▶ [INPUT FOR THIS TASK]
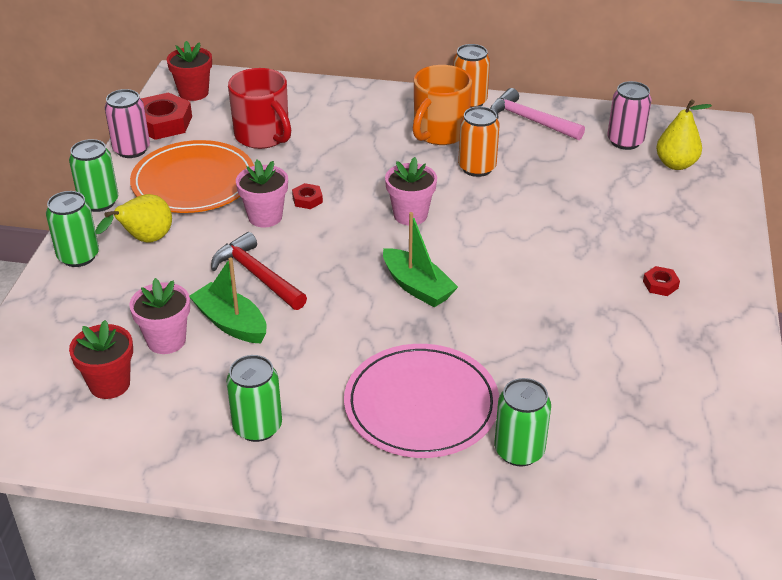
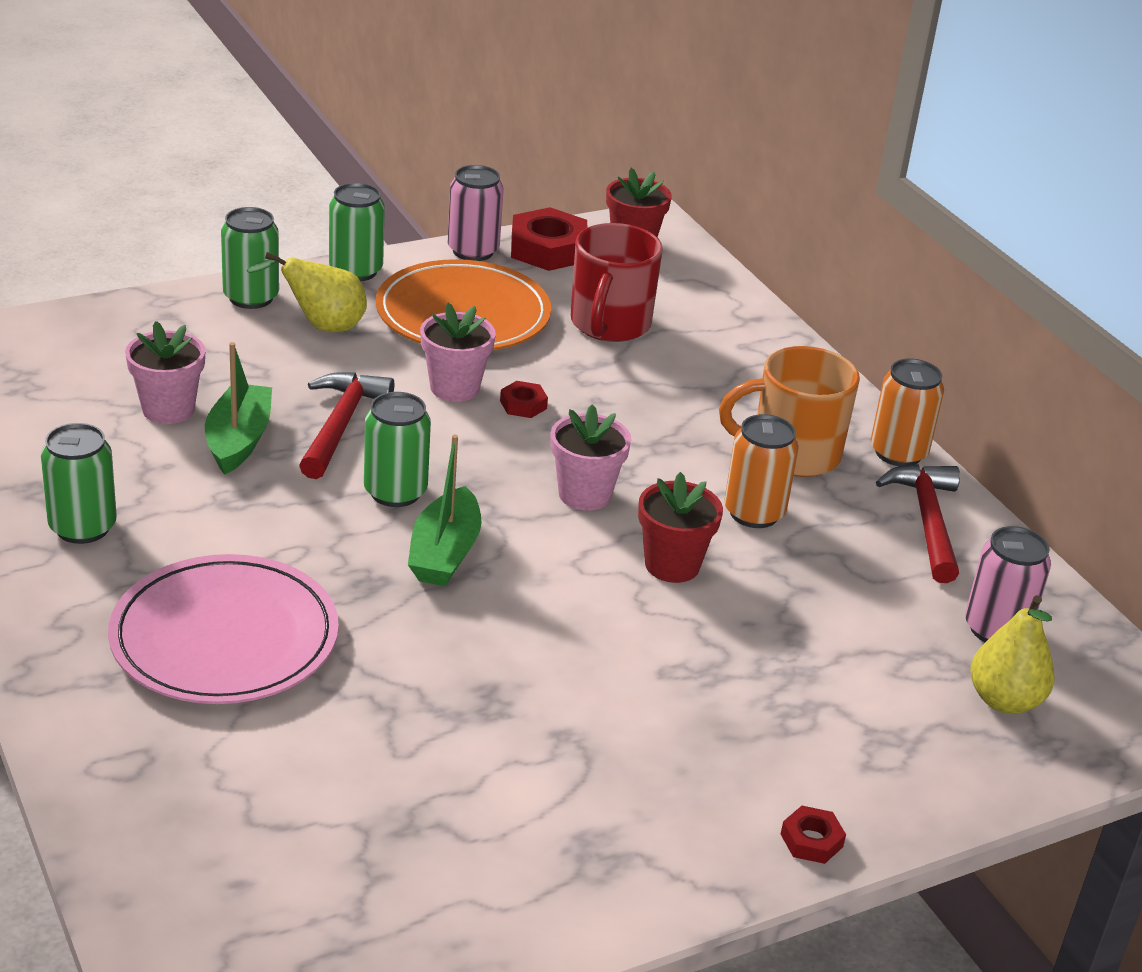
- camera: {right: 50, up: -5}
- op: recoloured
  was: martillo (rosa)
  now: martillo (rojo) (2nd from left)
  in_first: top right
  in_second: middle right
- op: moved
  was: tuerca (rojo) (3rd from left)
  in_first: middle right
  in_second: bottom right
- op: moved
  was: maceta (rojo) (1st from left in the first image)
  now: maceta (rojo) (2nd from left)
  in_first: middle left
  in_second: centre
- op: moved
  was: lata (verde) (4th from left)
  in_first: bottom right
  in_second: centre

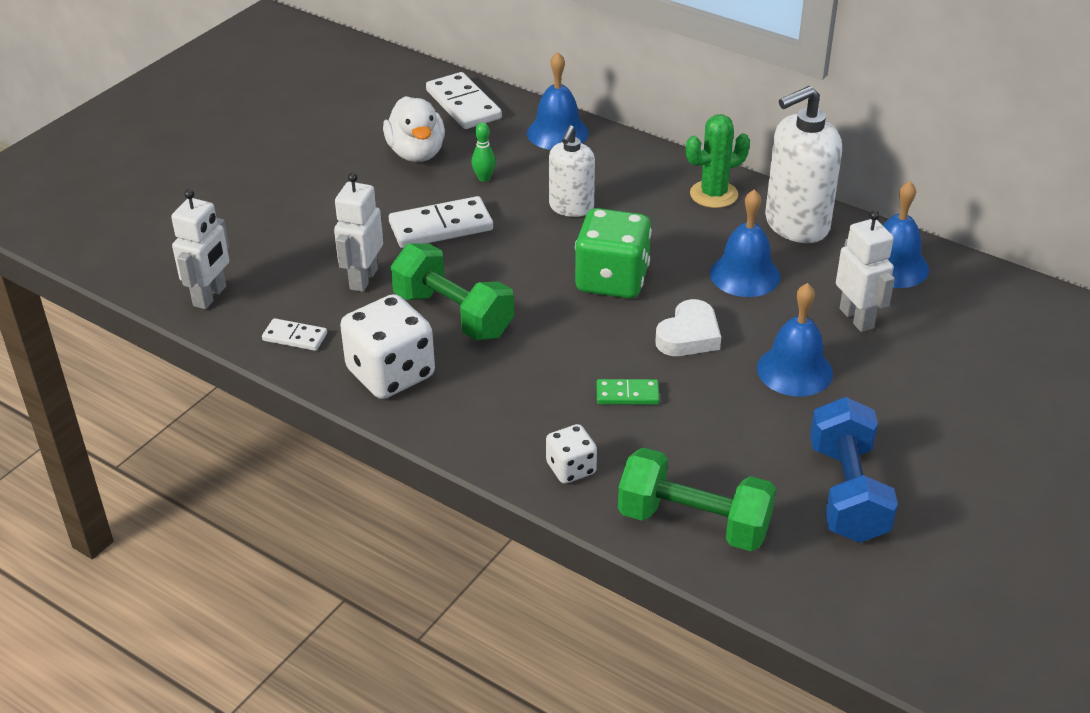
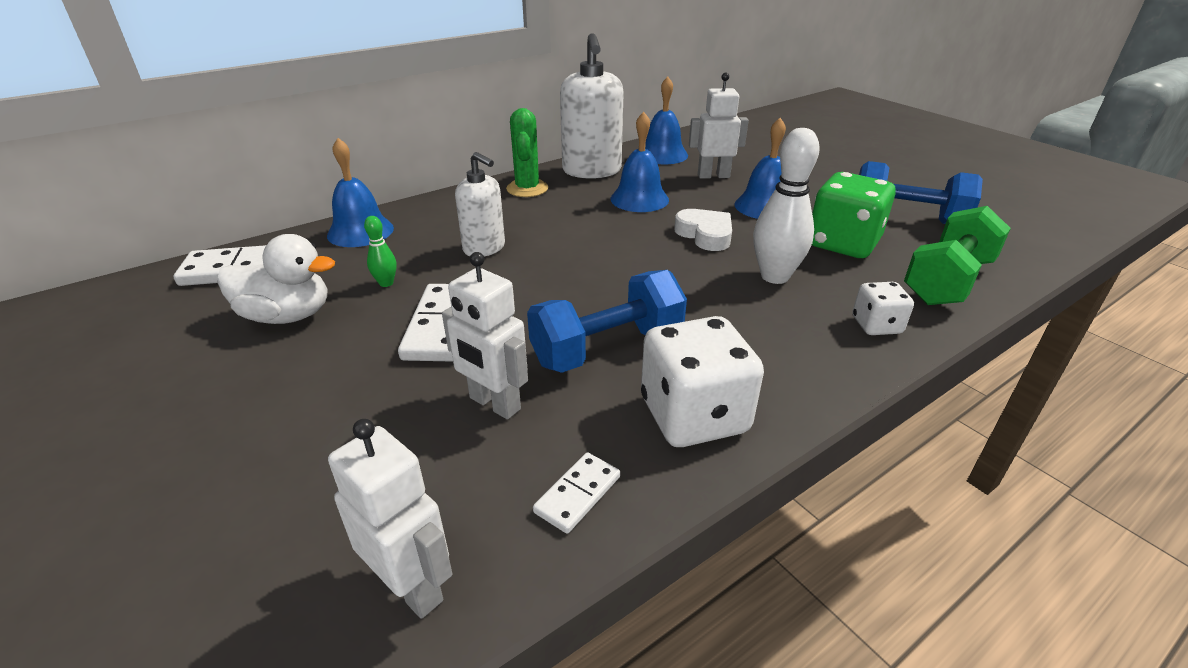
- camera: {right: -70, up: -5}
- op: moved
  was: dado (verde)
  in_first: centre
  in_second: top right
- op: recoloured
  was: mancuerna (verde) (1st from left)
  now: mancuerna (azul) (1st from left)
  in_first: centre
  in_second: centre
- op: replaced
  was: ficha de dominó (verde)
  now: bolo (blanco)
  in_first: centre
  in_second: top centre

▶ [ASSIGNMENT] Set down the material exactly, every line of it, except for the pictures.

▶ [RESPONSE TO THE TASK]
- camera: {right: 50, up: -5}
- op: recoloured
  was: martillo (rosa)
  now: martillo (rojo) (2nd from left)
  in_first: top right
  in_second: middle right
- op: moved
  was: tuerca (rojo) (3rd from left)
  in_first: middle right
  in_second: bottom right
- op: moved
  was: maceta (rojo) (1st from left in the first image)
  now: maceta (rojo) (2nd from left)
  in_first: middle left
  in_second: centre
- op: moved
  was: lata (verde) (4th from left)
  in_first: bottom right
  in_second: centre

- camera: {right: -70, up: -5}
- op: moved
  was: dado (verde)
  in_first: centre
  in_second: top right
- op: recoloured
  was: mancuerna (verde) (1st from left)
  now: mancuerna (azul) (1st from left)
  in_first: centre
  in_second: centre
- op: replaced
  was: ficha de dominó (verde)
  now: bolo (blanco)
  in_first: centre
  in_second: top centre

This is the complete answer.